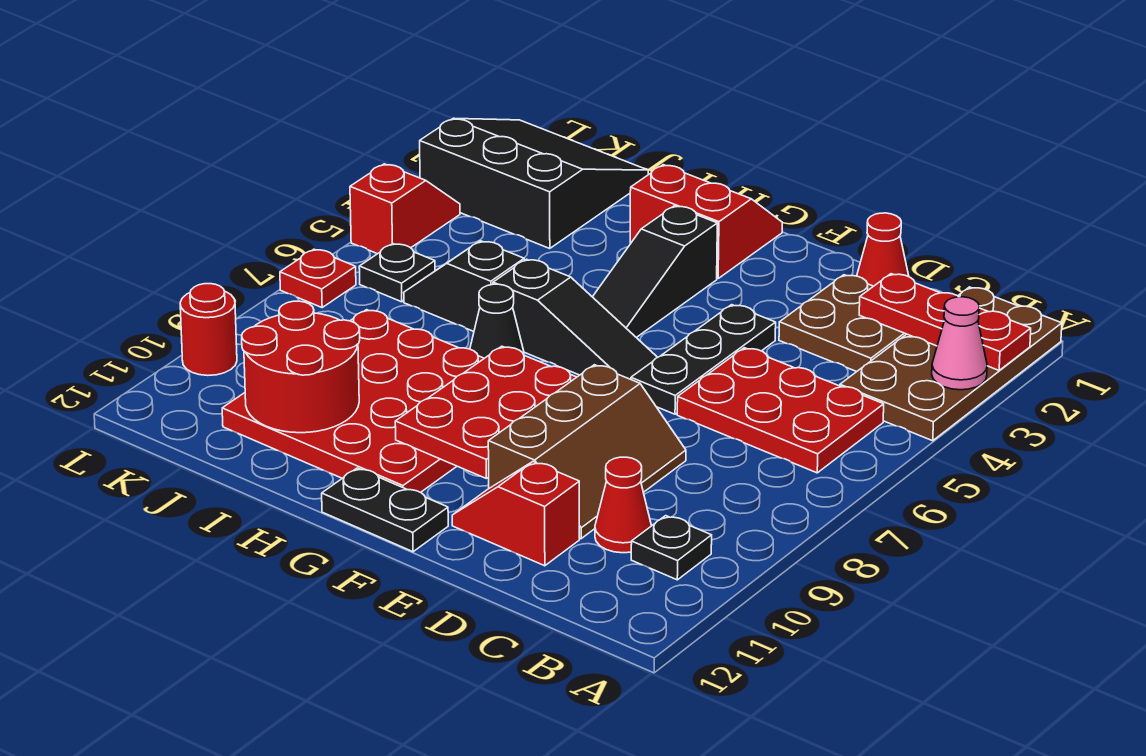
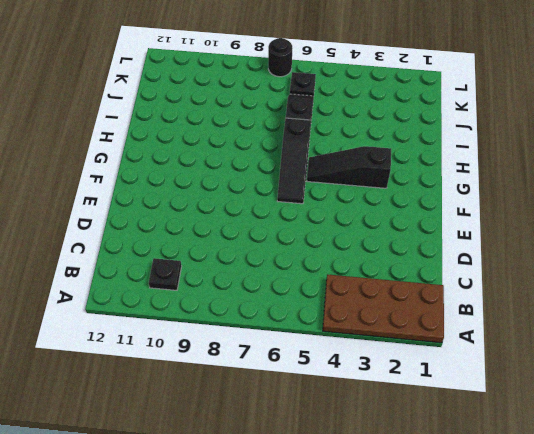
black round brick L7 level 1 -> red plate L7 level 1
none -> red plate B5:D6 level 1
none -> brown plate C2:D3 level 1
none -> red cone C10 level 1

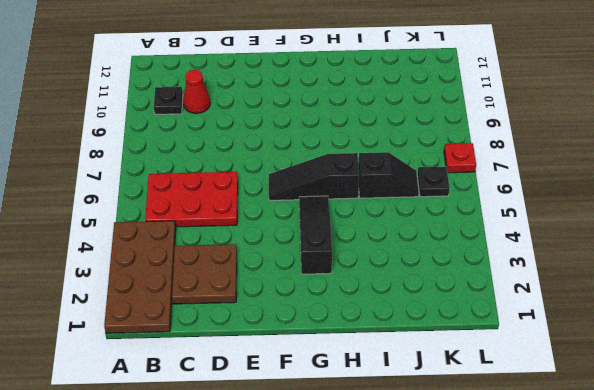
none -> red cone D1 level 1
none -> brown slope D8:E10 level 1 top E
none -> red slope D11:E11 level 1 top D

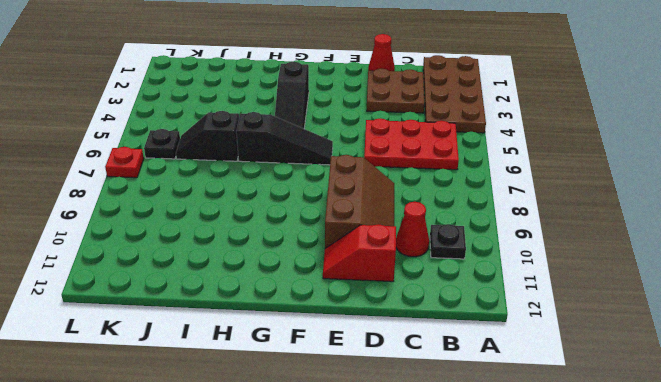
none -> black plate E4:E6 level 1
none -> black plate F12:G12 level 1
none -> red slope G1:H2 level 1 top 2

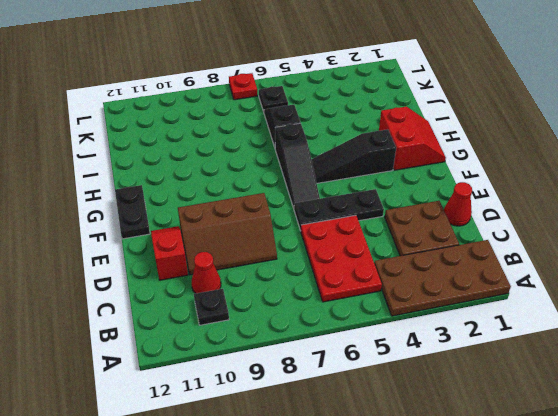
none -> red plate G8:J11 level 1
none -> black cone H7 level 1
none -> black slope J1:L3 level 1 top 3

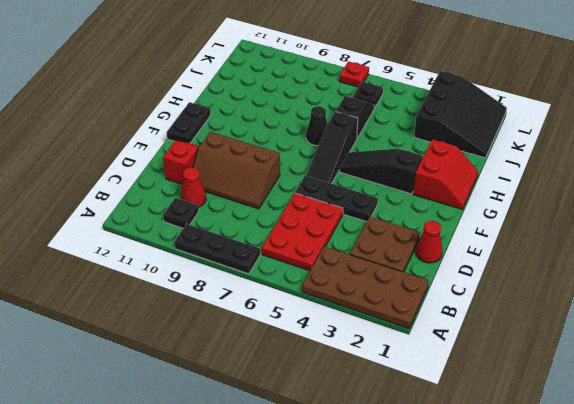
black plate A7:A9 level 1 -> none
none -> red plate G8:J11 level 1
none -> red slope L4:L5 level 1 top 5
none -> red round brick L10 level 1

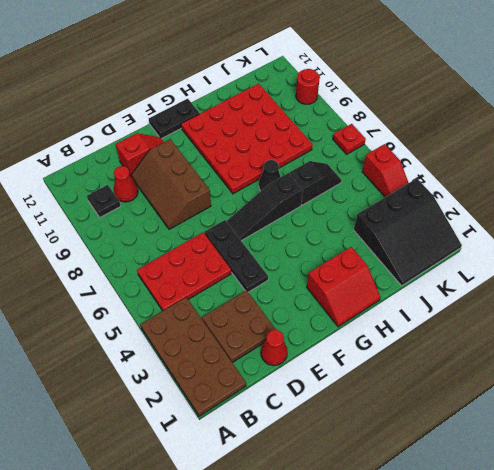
none -> black slope G3:G5 level 1 top 3
none -> black plate K6 level 1
none -> red plate A2:C2 level 2

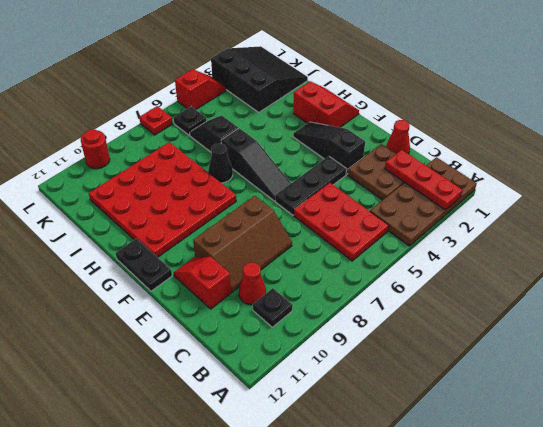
black slope E3:G3 level 1 top E -> black slope G3:G5 level 1 top 3
none -> pink cone A3 level 2
none -> red plate F8:G10 level 2
none -> red round brick I10:J11 level 2

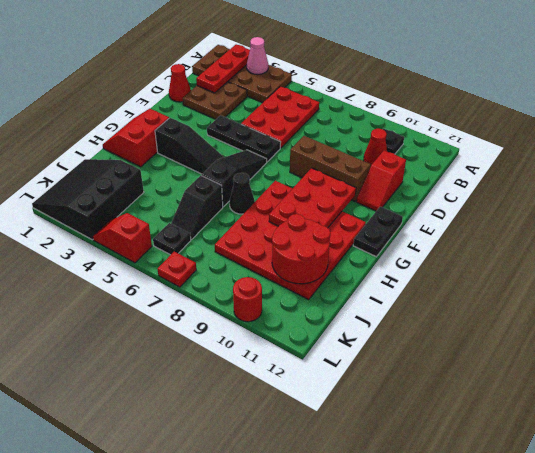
red plate F9:H10 level 2 -> red plate F8:G10 level 2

Goal of the exercise:
Retype the records above exactly, pictures omitted.

Answer:
black round brick L7 level 1 -> red plate L7 level 1
none -> red plate B5:D6 level 1
none -> brown plate C2:D3 level 1
none -> red cone C10 level 1

none -> red cone D1 level 1
none -> brown slope D8:E10 level 1 top E
none -> red slope D11:E11 level 1 top D

none -> black plate E4:E6 level 1
none -> black plate F12:G12 level 1
none -> red slope G1:H2 level 1 top 2

none -> red plate G8:J11 level 1
none -> black cone H7 level 1
none -> black slope J1:L3 level 1 top 3

black plate A7:A9 level 1 -> none
none -> red plate G8:J11 level 1
none -> red slope L4:L5 level 1 top 5
none -> red round brick L10 level 1

none -> black slope G3:G5 level 1 top 3
none -> black plate K6 level 1
none -> red plate A2:C2 level 2

black slope E3:G3 level 1 top E -> black slope G3:G5 level 1 top 3
none -> pink cone A3 level 2
none -> red plate F8:G10 level 2
none -> red round brick I10:J11 level 2

red plate F9:H10 level 2 -> red plate F8:G10 level 2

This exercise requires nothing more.